Image change detection data
====================

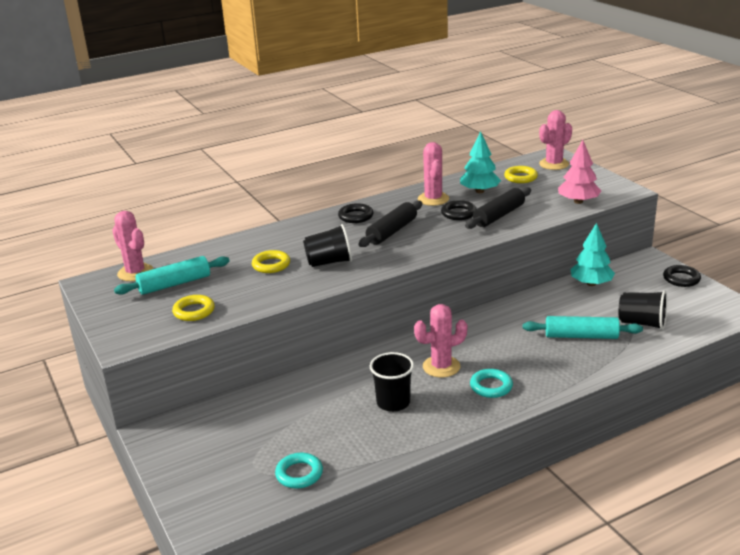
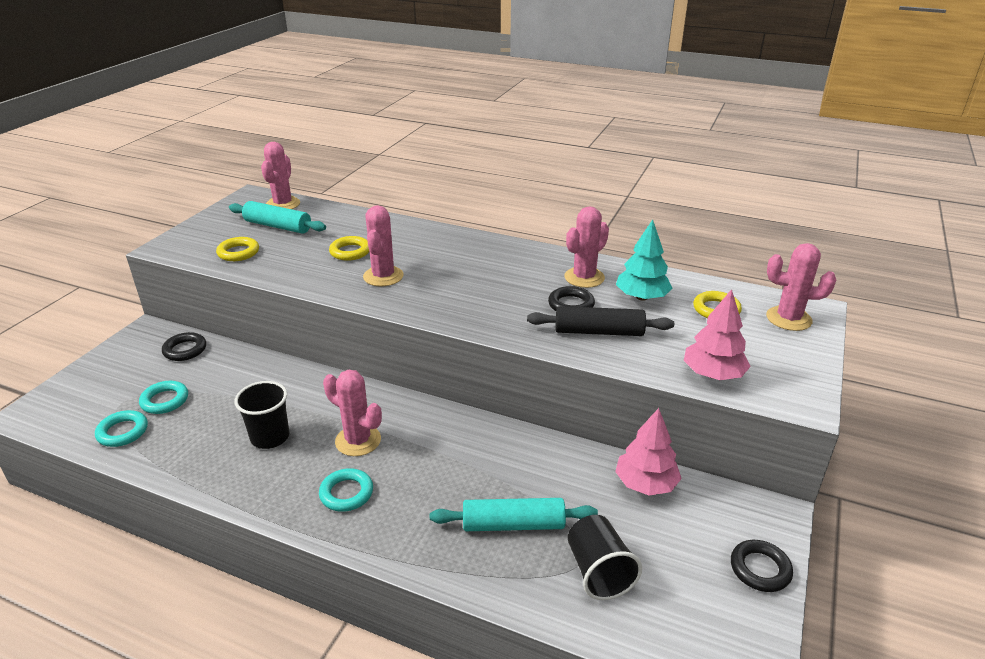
camera: 50 degrees right, 5 degrees up
black cup [303,224,352,267] -> pink cactus [363,205,404,286]
black ring [338,203,373,223] -> black ring moved to [162,332,206,361]
black rolling pin [359,201,422,247] -> none
turquoise rolling pin [523,316,643,339] -> turquoise rolling pin turned 60 degrees counterclockwise [430,498,598,531]
turquoise tree [570,223,615,286] -> pink tree [615,408,682,496]
none -> turquoise ring [139,381,188,414]

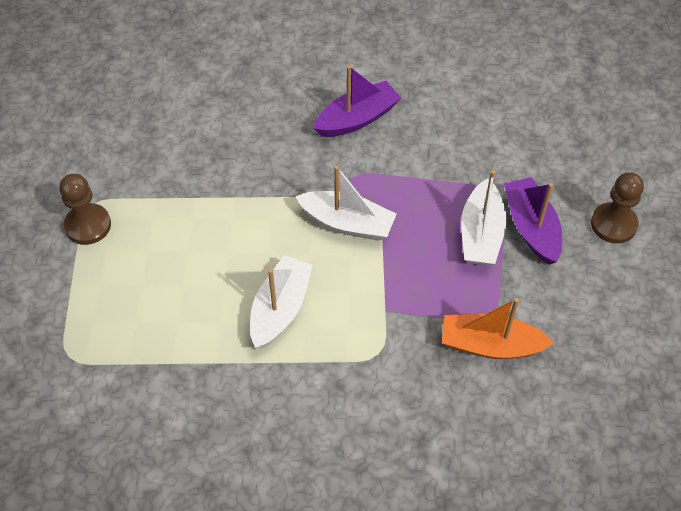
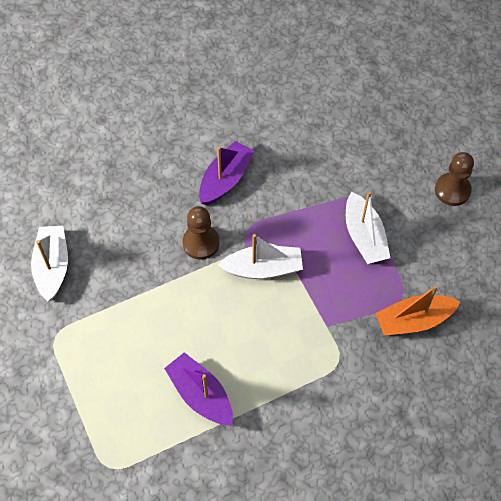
camera: 25 degrees left, 5 degrees up
brown pawn [60,174,111,245] -> brown pawn moved to [182,206,220,260]
white boat [250,255,313,349] -> white boat moved to [31,226,68,301]
purple boat [504,177,562,265] -> purple boat moved to [164,352,233,425]

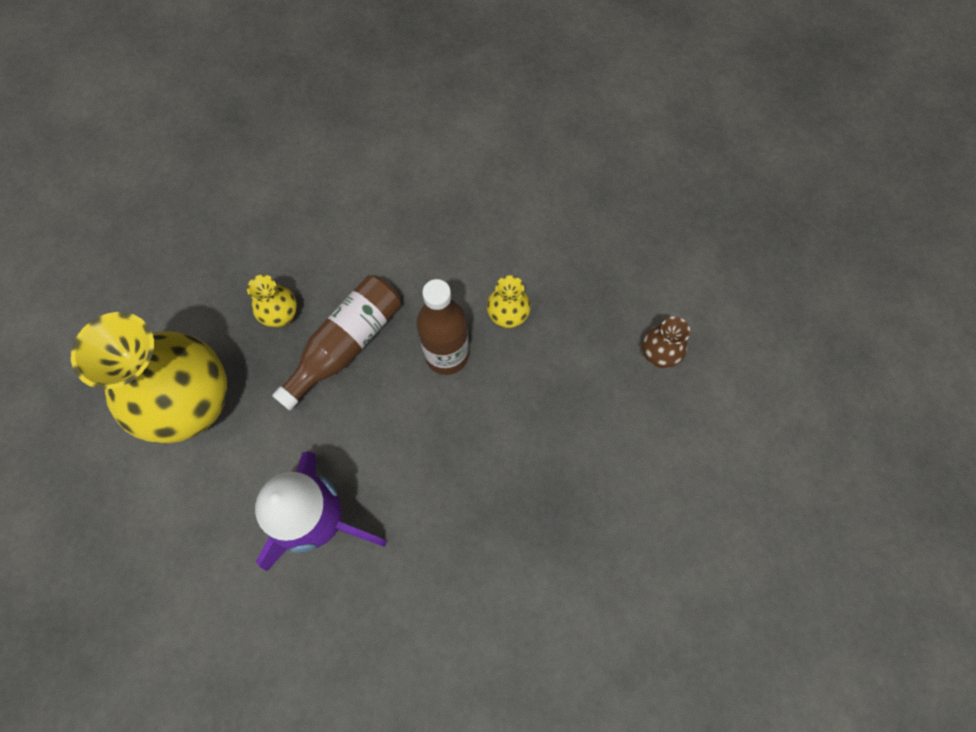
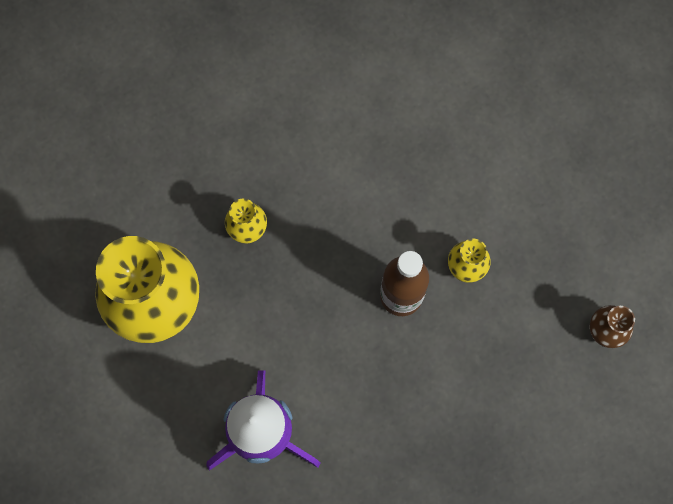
camera: 10 degrees right, 5 degrees up
brown bottle [272,275,401,410] -> none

====================

◆ WORK REQUIRED
Copy every entry word for word, but omit the pictures.

◆ OUTPUT
camera: 50 degrees right, 5 degrees up
black cup [303,224,352,267] -> pink cactus [363,205,404,286]
black ring [338,203,373,223] -> black ring moved to [162,332,206,361]
black rolling pin [359,201,422,247] -> none
turquoise rolling pin [523,316,643,339] -> turquoise rolling pin turned 60 degrees counterclockwise [430,498,598,531]
turquoise tree [570,223,615,286] -> pink tree [615,408,682,496]
none -> turquoise ring [139,381,188,414]

camera: 25 degrees left, 5 degrees up
brown pawn [60,174,111,245] -> brown pawn moved to [182,206,220,260]
white boat [250,255,313,349] -> white boat moved to [31,226,68,301]
purple boat [504,177,562,265] -> purple boat moved to [164,352,233,425]

camera: 10 degrees right, 5 degrees up
brown bottle [272,275,401,410] -> none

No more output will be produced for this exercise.